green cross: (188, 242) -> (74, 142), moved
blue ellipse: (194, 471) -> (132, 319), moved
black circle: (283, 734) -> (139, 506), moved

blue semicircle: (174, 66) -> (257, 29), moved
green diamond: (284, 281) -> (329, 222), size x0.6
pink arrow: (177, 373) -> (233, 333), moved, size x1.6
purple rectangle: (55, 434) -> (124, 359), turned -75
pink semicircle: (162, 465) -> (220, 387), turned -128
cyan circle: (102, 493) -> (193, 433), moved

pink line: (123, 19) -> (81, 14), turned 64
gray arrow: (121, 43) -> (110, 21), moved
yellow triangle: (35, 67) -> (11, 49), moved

+===+

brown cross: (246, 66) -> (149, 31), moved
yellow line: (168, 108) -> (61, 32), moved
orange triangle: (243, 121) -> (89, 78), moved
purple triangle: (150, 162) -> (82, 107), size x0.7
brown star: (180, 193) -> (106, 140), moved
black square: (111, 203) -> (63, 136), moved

+===+

* [Activity]: Only one stretch of the data above is needed. Restate it word for word, from the line containing "purple triangle: (150, 162)" through the line containing "black square: (111, 203) -> (63, 136), moved", both ends included.

* [Written solution]:
purple triangle: (150, 162) -> (82, 107), size x0.7
brown star: (180, 193) -> (106, 140), moved
black square: (111, 203) -> (63, 136), moved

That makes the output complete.